* WHAT YOU NEED TO DO *
An exact transcription of each entry below is required, without any pictures.

**** DATASET ****

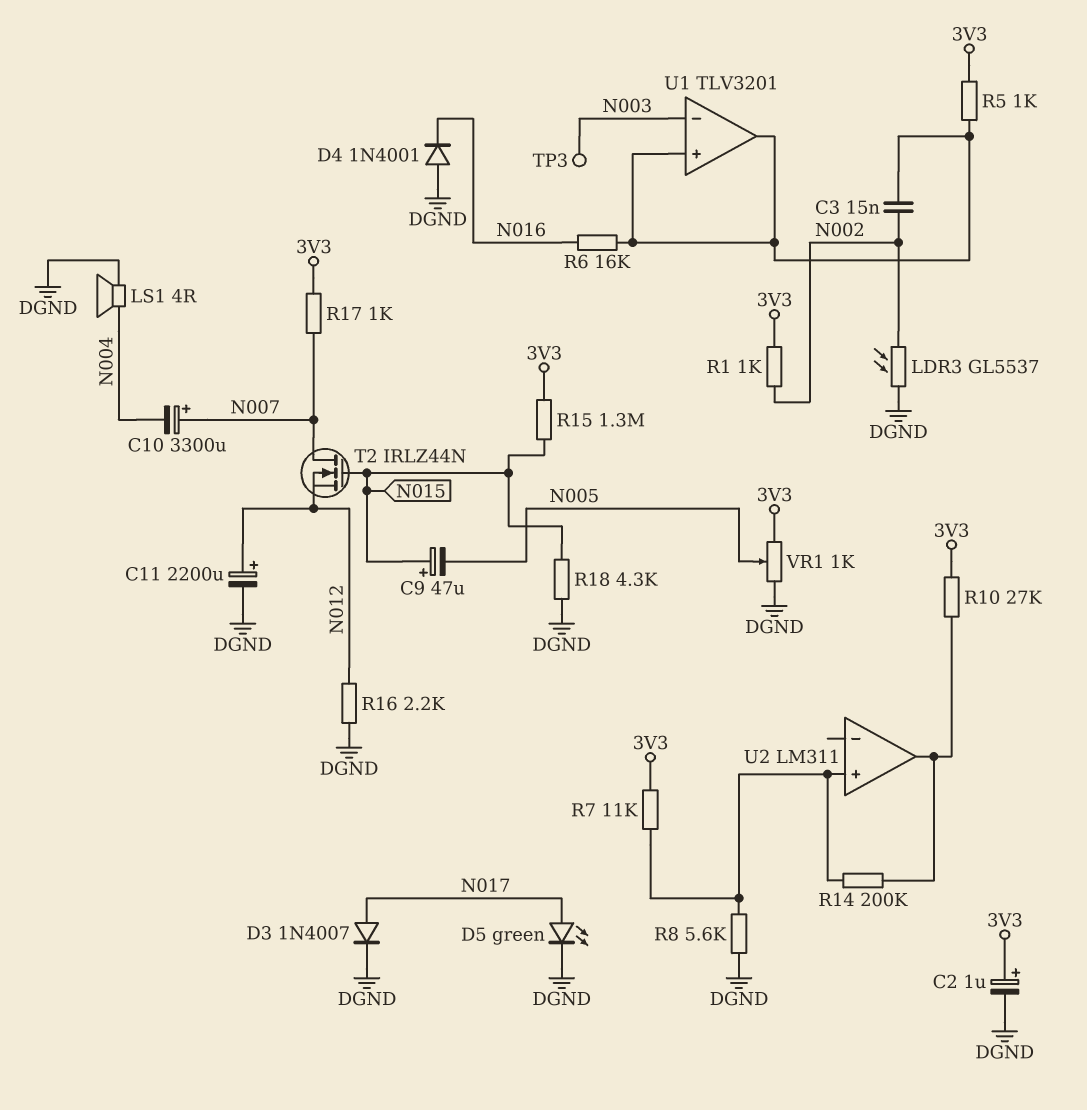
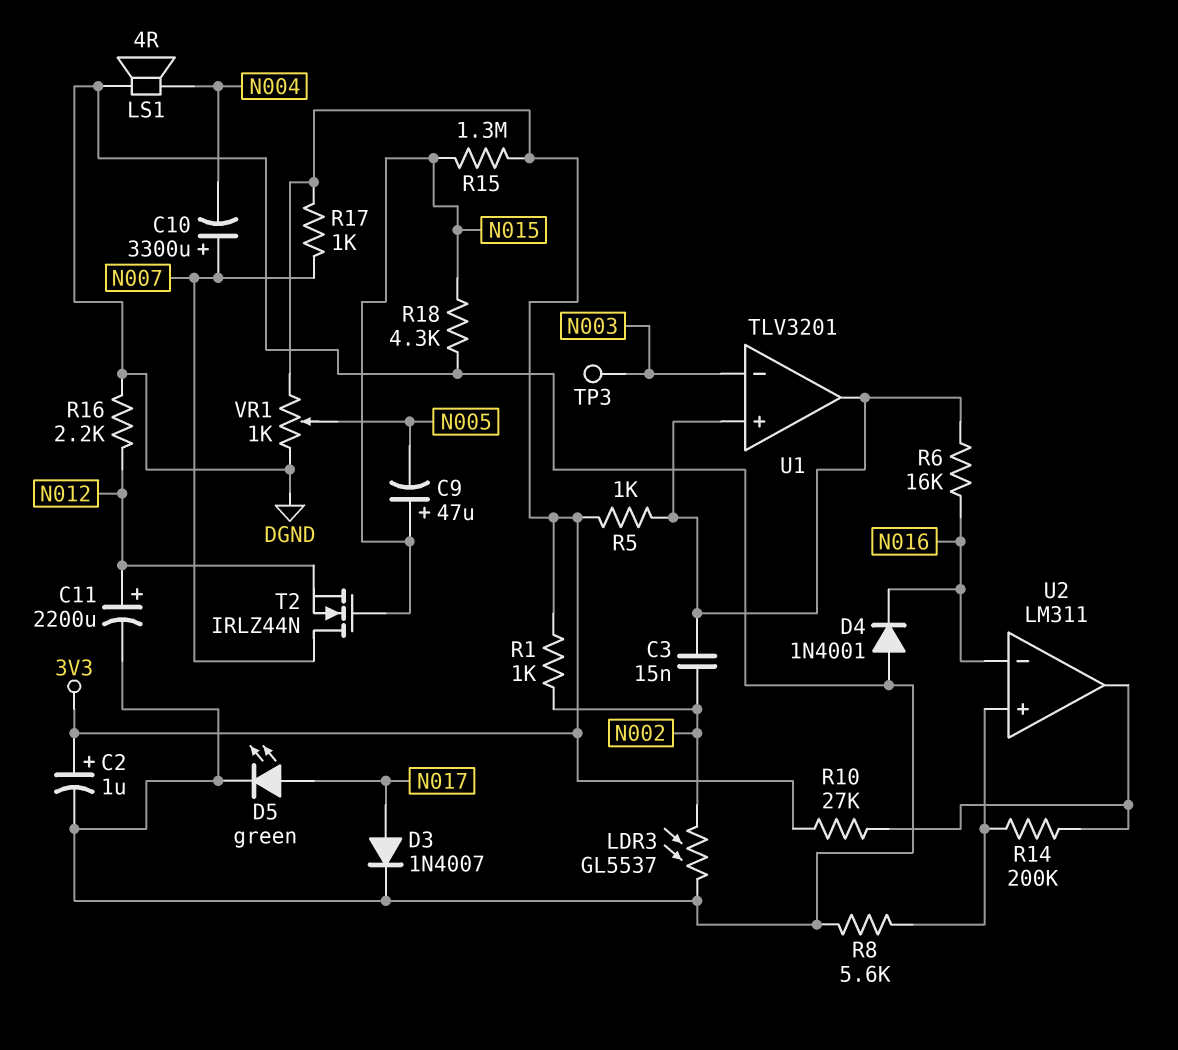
R7: 11k (3V3, U2/in+) -> none
U2 pin in-: none -> N016

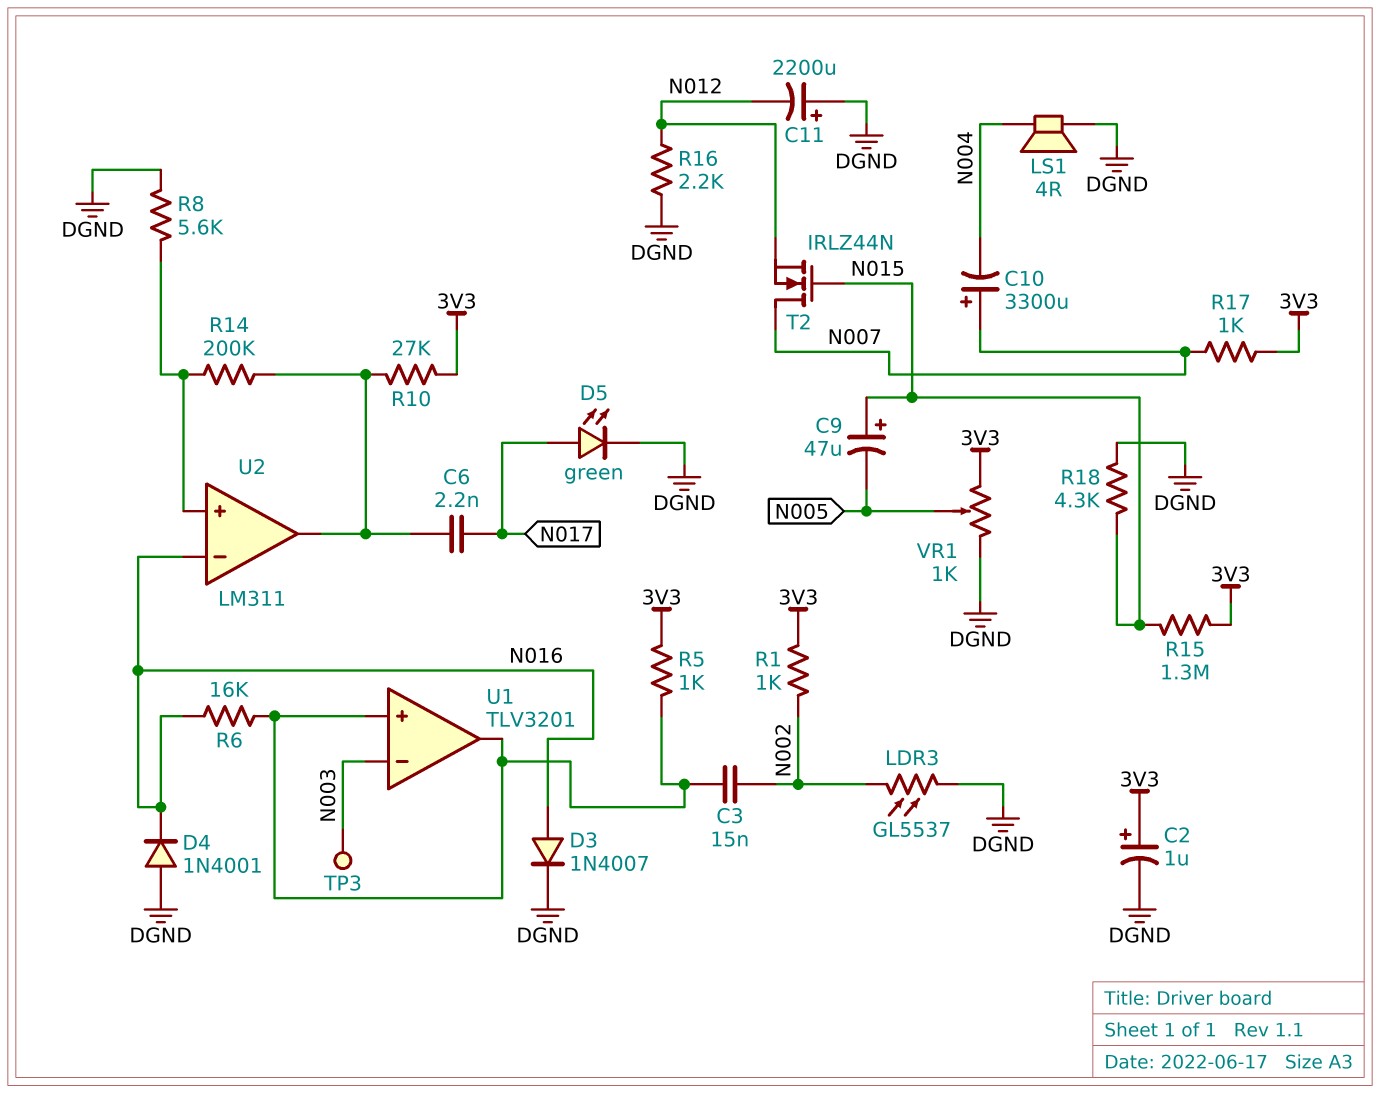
C6: none -> 2.2nF (N017, U2/out)
C11: 2200uF (plus N012, minus DGND) -> 2200uF (plus DGND, minus N012)
D3: diode 1N4007 (A N017, K DGND) -> diode 1N4007 (A N016, K DGND)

****

* ANSWER SPACE *
R7: 11k (3V3, U2/in+) -> none
U2 pin in-: none -> N016

C6: none -> 2.2nF (N017, U2/out)
C11: 2200uF (plus N012, minus DGND) -> 2200uF (plus DGND, minus N012)
D3: diode 1N4007 (A N017, K DGND) -> diode 1N4007 (A N016, K DGND)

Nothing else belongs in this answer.